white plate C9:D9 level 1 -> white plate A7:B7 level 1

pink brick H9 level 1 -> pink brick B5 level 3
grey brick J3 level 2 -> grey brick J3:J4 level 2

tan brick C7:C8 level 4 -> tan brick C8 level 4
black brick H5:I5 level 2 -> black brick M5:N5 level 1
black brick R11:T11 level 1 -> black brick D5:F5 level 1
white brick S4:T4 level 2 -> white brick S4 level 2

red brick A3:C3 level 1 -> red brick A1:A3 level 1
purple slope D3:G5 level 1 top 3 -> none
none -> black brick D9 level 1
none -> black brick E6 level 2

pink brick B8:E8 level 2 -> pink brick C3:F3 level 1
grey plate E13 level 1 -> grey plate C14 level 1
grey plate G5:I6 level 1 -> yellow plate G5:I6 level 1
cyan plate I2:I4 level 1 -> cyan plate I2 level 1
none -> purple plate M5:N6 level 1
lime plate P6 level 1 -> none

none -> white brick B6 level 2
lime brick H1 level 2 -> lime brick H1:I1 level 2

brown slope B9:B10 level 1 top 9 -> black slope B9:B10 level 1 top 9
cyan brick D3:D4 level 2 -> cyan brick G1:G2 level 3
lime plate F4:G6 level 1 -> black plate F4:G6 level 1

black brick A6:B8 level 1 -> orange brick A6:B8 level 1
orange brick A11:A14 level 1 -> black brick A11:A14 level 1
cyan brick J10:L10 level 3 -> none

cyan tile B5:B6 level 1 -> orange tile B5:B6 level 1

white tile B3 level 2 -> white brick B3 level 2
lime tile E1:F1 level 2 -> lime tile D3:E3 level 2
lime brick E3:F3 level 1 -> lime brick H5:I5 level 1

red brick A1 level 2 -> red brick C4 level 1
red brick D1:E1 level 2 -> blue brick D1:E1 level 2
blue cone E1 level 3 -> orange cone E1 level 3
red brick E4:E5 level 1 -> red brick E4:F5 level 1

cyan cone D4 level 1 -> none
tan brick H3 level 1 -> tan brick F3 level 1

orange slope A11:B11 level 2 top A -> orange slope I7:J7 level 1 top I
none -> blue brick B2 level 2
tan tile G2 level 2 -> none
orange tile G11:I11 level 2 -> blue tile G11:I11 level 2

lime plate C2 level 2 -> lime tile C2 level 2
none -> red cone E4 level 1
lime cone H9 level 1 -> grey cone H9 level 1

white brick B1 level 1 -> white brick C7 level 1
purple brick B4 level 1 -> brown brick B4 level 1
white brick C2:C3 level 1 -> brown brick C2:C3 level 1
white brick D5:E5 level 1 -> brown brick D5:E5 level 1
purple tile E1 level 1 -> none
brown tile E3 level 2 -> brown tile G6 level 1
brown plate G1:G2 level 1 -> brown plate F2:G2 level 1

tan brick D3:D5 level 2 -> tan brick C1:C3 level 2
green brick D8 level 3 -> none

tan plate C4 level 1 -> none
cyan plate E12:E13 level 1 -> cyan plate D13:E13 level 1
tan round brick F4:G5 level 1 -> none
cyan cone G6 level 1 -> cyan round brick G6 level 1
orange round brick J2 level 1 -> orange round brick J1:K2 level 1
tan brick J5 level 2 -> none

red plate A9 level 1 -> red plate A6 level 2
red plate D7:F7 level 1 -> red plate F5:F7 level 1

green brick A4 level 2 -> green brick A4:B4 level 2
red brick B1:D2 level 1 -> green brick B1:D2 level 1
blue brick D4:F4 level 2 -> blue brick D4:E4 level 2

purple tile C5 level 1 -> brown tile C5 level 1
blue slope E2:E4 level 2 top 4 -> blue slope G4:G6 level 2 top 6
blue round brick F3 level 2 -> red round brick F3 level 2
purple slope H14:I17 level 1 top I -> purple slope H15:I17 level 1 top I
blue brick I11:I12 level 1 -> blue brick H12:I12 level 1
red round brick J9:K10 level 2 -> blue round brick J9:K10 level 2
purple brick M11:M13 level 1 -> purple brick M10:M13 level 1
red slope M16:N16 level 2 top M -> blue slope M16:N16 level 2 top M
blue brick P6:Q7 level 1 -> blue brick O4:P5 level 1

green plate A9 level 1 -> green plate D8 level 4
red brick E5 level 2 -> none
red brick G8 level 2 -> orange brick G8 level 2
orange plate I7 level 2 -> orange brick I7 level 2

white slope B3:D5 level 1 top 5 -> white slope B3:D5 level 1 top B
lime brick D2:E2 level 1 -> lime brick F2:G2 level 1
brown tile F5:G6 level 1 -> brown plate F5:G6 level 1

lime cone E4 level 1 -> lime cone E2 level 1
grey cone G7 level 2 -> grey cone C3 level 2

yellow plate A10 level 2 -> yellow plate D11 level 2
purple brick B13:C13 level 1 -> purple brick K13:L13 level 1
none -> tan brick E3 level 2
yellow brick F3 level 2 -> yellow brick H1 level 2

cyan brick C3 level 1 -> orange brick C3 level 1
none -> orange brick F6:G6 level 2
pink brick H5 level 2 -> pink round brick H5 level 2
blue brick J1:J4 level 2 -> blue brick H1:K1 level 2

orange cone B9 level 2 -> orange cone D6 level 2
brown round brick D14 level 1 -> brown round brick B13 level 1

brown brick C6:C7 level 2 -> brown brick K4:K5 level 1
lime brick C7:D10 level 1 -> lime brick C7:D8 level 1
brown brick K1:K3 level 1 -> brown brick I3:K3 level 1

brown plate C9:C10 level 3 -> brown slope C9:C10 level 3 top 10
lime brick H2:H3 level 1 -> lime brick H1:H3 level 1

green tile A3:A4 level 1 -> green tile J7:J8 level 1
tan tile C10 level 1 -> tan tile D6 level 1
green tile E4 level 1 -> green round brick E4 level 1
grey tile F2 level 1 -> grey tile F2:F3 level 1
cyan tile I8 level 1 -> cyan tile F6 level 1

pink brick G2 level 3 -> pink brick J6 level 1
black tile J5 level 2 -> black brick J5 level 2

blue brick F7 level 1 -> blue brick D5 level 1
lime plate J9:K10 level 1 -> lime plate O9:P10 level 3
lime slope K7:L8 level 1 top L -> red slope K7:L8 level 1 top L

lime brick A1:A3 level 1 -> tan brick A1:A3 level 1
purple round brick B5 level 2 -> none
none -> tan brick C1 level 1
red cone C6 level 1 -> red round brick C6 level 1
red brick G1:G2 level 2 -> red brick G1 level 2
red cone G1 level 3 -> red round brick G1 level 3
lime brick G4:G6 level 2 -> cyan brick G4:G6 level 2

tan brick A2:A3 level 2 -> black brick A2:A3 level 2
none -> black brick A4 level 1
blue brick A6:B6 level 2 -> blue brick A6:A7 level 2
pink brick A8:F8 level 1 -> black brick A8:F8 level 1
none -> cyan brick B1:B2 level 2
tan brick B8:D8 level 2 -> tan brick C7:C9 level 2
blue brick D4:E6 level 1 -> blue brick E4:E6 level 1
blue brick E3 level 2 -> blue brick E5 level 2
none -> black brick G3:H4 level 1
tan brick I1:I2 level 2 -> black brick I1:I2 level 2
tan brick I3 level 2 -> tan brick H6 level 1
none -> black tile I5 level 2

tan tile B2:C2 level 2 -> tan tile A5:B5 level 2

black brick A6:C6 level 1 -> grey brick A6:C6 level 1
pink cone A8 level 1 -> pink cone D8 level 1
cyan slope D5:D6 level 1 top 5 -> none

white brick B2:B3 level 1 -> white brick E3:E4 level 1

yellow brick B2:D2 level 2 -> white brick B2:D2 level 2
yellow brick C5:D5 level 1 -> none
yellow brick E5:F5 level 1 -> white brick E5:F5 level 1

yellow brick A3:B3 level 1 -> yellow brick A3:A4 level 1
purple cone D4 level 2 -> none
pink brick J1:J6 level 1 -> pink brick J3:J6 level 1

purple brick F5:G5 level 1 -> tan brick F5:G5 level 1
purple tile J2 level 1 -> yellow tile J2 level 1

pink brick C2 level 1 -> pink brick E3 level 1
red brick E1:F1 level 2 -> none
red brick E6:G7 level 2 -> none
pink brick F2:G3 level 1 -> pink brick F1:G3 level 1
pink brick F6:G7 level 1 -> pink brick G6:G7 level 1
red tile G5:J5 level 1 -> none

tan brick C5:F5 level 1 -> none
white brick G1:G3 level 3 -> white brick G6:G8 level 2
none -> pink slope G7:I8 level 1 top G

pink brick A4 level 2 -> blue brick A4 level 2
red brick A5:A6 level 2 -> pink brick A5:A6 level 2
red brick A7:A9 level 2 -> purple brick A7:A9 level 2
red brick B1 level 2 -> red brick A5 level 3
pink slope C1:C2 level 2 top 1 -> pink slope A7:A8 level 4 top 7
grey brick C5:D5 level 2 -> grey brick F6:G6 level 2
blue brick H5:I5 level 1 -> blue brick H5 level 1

* * * * *

- _WHAT THE TASK ASKS_
Copy range, inclusive: the line holding "tan brick A2:A3" to the line holding "blue brick E3". Reproduce exactly those lines of the records above and no others.

- _YOUR SOLUTION_
tan brick A2:A3 level 2 -> black brick A2:A3 level 2
none -> black brick A4 level 1
blue brick A6:B6 level 2 -> blue brick A6:A7 level 2
pink brick A8:F8 level 1 -> black brick A8:F8 level 1
none -> cyan brick B1:B2 level 2
tan brick B8:D8 level 2 -> tan brick C7:C9 level 2
blue brick D4:E6 level 1 -> blue brick E4:E6 level 1
blue brick E3 level 2 -> blue brick E5 level 2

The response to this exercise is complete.